Available records →
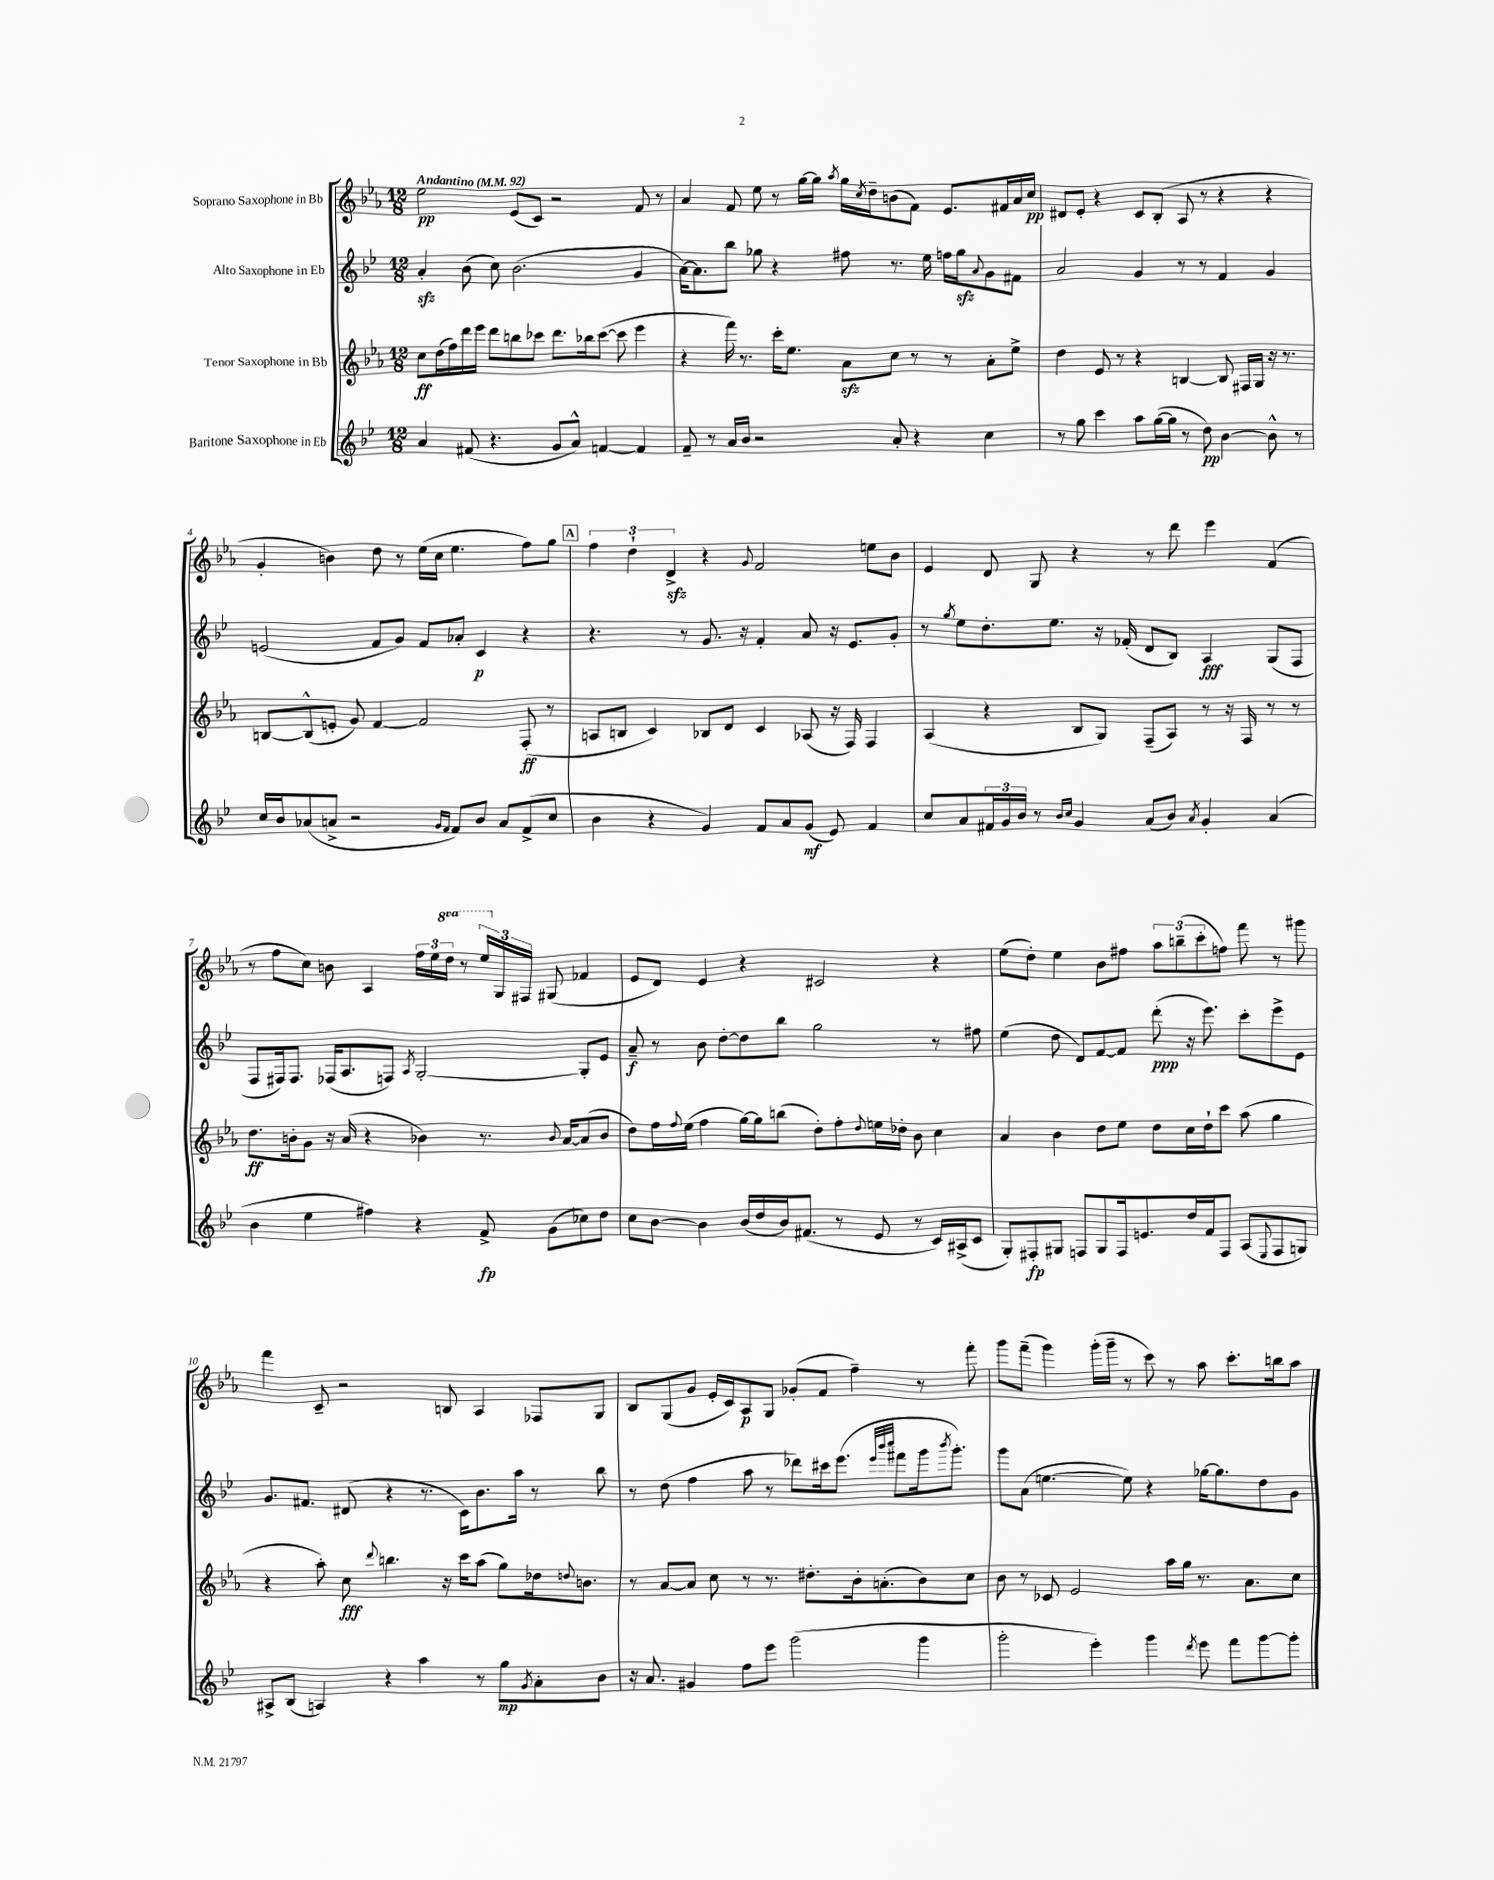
<<
\new StaffGroup <<
\new Staff = "s0" \with { instrumentName = "Soprano Saxophone in Bb" } {
    \clef treble \key ees \major \numericTimeSignature \time 12/8 \set Staff.ottavationMarkups = #ottavation-simple-ordinals \tempo "Andantino" 4 = 92
    ees''2\pp ees'8( c'8) r2 f'8 r8 |
    aes'4 f'8 ees''8 r8 g''16~ g''16 \acciaccatura { aes''8 } g''16 \acciaccatura { c''8 } d''16-- b'8( f'8) ees'8. fis'16 aes'16 c''16\pp |
    dis'8 ees'8-. r4 c'8 bes8-.( aes8 r8 r4 r4 |
    g'4-. b'4) d''8 r8 ees''16( c''16 ees''4. f''8) g''8 |
    \mark \markup { \box "A" } \tuplet 3/2 { f''4 d''4-! d'4->\sfz } r4 \appoggiatura { g'8 } f'2 e''8 bes'8 |
    ees'4 d'8 g8 r4 r8 d'''8 ees'''4 f'4( |
    r8 f''8 c''8) b'8 aes4 \tuplet 3/2 { f''16 ees''16 \ottava #1 d'''16 } r8 \tuplet 3/2 { ees'''16 \ottava #0 g16 fis16 } gis8( fes'4 |
    ees'8 d'8) ees'4 r4 cis'2 r4 |
    ees''8( d''8-.) ees''4 bes'8 fis''8 \tuplet 3/2 { aes''8 b''8--( c'''8-. } f''8) f'''8 r8 gis'''8 |
    f'''4 c'8-- r2 b8 aes4 fes8 g8 |
    bes8 g8( g'8 ees'16-. c'16) aes8\p g8 ges'8-.( f'8 f''4--) r8 f'''8-. |
    g'''8 f'''8--( g'''4) g'''16-.( g'''16-- r8 c'''8) r8 aes''8 c'''8.-. b''16 aes''8 \bar "|." |
}
\new Staff = "s1" \with { instrumentName = "Alto Saxophone in Eb" } {
    \clef treble \key bes \major \numericTimeSignature \time 12/8
    a'4-.\sfz bes'8( c''8) bes'2.( g'4 |
    a'16~) a'8. bes''8 ges''8 r4 fis''8 r8. ees''16 f''16 ges''16\sfz \appoggiatura { a'8 } g'8 fis'8 |
    a'2 g'4 r8 r8 f'4 g'4 |
    e'2( f'8 g'8) f'8 aes'8-. c'4\p r4 |
    \mark \markup { \box "A" } r4. r8 g'8. r16 f'4-. a'8 r16 ees'8. g'8-. |
    r8 \acciaccatura { g''8 } ees''8 d''8.-. ees''8. r16 fes'16-.( d'8 bes8) a4\fff g8( f8 |
    f8 fis16) fis8. fes16( a8. f8) \acciaccatura { a8 } g2~-. g8-. ees'8 |
    a'8--\f r8 bes'8 d''8~-. d''8 bes''8 g''2 r8 fis''8 |
    ees''4( d''8 d'8) f'8~ f'8 d'''8-.\ppp( r16 ees'''8.) c'''8-. ees'''8-> ees'8 |
    g'8. fis'8. dis'8( r4 r8. c'16) bes'8. a''16 r8 bes''8 |
    r8 d''8( f''4 a''8 r8 des'''8) cis'''16 ees'''8.( \grace { ees'''32 bes'''32 c''''32 } fis'''8 g'''16 \acciaccatura { bes'''8 } g'''8.-.) |
    g'''8 a'8( e''4.~ e''8) r4 ges''16~ ges''8. d''8 g'8 \bar "|." |
}
\new Staff = "s2" \with { instrumentName = "Tenor Saxophone in Bb" } {
    \clef treble \key ees \major \numericTimeSignature \time 12/8
    c''8\ff d''16( f''16) d'''16 ees'''16 d'''8 b''8 ces'''8 d'''8. bes''16 ces'''8~( ces'''8 ees'''4 |
    r4 f'''16) r8. c'''16-. ees''8. aes'8\sfz c''8 r8 r8 aes'8-. ees''8-> |
    d''4 ees'8 r8 r4 b4~ b8 fis16 g16 r16 r8. |
    b8~ b8-^( e'8-. g'8) f'4~ f'2 f8-.\ff( r8 |
    \mark \markup { \box "A" } a8 b8 c'4) bes8 d'8 c'4 aes8( r16 f16) f4 |
    aes4( r4 bes8 g8) f8--( aes8) r8 r16 f16 r8 r8 |
    d''8.\ff b'16-. g'8 r16 aes'16( r4 bes'4) r8. \appoggiatura { bes'8 } aes'16~ aes'8( bes'8 |
    d''8) f''16 \appoggiatura { f''8 } ees''16( f''4 g''16~) g''16 b''8( d''8-.) f''8-. \appoggiatura { d''8 } e''16 des''16-. bes'8 c''4 |
    aes'4 bes'4 d''8 ees''8 d''8 c''16 d''16-! c'''8 aes''8( g''4 |
    r4 aes''8-.) c''8\fff \appoggiatura { d'''8 } b''4. r16 c'''16 aes''8( g''8) des''16 \appoggiatura { d''8 } b'8. |
    r8 aes'8~ aes'8 c''8 r8 r8. dis''8.-. bes'16-. a'8.-.( bes'8) c''8 |
    bes'8 r8 ces'8 ees'2 aes''16 g''16 r8. aes'8. c''8 \bar "|." |
}
\new Staff = "s3" \with { instrumentName = "Baritone Saxophone in Eb" } {
    \clef treble \key bes \major \numericTimeSignature \time 12/8
    a'4 fis'8( r4. g'8 a'8-^) f'4~ f'4 |
    f'8-- r8 a'16 bes'16 r2 a'8-. r4 c''4 |
    r8 g''8 c'''4 a''8 g''16~( g''16 r8 d''8\pp) bes'4~ bes'8-^ r8 |
    c''16 bes'16 aes'8( a'8-> r2 \grace { g'16 f'16 } f'8) bes'8 a'8 f'8->( c''8 |
    \mark \markup { \box "A" } bes'4 r4 g'4) f'8 a'8 g'8\mf( ees'8) f'4 |
    c''8 a'8 \tuplet 3/2 { fis'16 g'16 bes'16 } r8 \grace { bes'16 c''16 } g'4 a'8( bes'8) \acciaccatura { a'8 } g'4-. a'4( |
    bes'4 ees''4 fis''4) r4 f'8->\fp g'8( ces''8) d''8 |
    c''8 bes'8~ bes'4 bes'16( d''16 bes'16) fis'8.( r8 ees'8 r8 c'16) ais16->( c'8 |
    g8-.) fis8-.\fp gis8 f8 gis8 f16 e'8. d''16 f'16 f8 a8( \appoggiatura { ees8 } f8 g8) |
    ais8-> bes8( a4) r4 a''4 r8 g''8\mp \acciaccatura { g'8 } a'8-. bes'8 |
    r16 a'8. gis'4 f''8 ees'''8 g'''2( g'''4 |
    g'''2-. ees'''4-.) g'''4 \acciaccatura { d'''8 } ees'''8 f'''8 g'''8~ g'''8-. \bar "|." |
}
>>
>>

Aim of the exercise →
Please reproduce the listing above, starting with its first line and going on through the line with "ees'8 d'8) ees'4 r4 cis'2 r4 |", both included. Leave the pictures out of your copy.

Response to this exercise →
<<
\new StaffGroup <<
\new Staff = "s0" \with { instrumentName = "Soprano Saxophone in Bb" } {
    \clef treble \key ees \major \numericTimeSignature \time 12/8 \set Staff.ottavationMarkups = #ottavation-simple-ordinals \tempo "Andantino" 4 = 92
    ees''2\pp ees'8( c'8) r2 f'8 r8 |
    aes'4 f'8 ees''8 r8 g''16~ g''16 \acciaccatura { aes''8 } g''16 \acciaccatura { c''8 } d''16-- b'8( f'8) ees'8. fis'16 aes'16 c''16\pp |
    dis'8 ees'8-. r4 c'8 bes8-.( aes8 r8 r4 r4 |
    g'4-. b'4) d''8 r8 ees''16( c''16 ees''4. f''8) g''8 |
    \mark \markup { \box "A" } \tuplet 3/2 { f''4 d''4-! d'4->\sfz } r4 \appoggiatura { g'8 } f'2 e''8 bes'8 |
    ees'4 d'8 g8 r4 r8 d'''8 ees'''4 f'4( |
    r8 f''8 c''8) b'8 aes4 \tuplet 3/2 { f''16 ees''16 \ottava #1 d'''16 } r8 \tuplet 3/2 { ees'''16 \ottava #0 g16 fis16 } gis8( fes'4 |
    ees'8 d'8) ees'4 r4 cis'2 r4 |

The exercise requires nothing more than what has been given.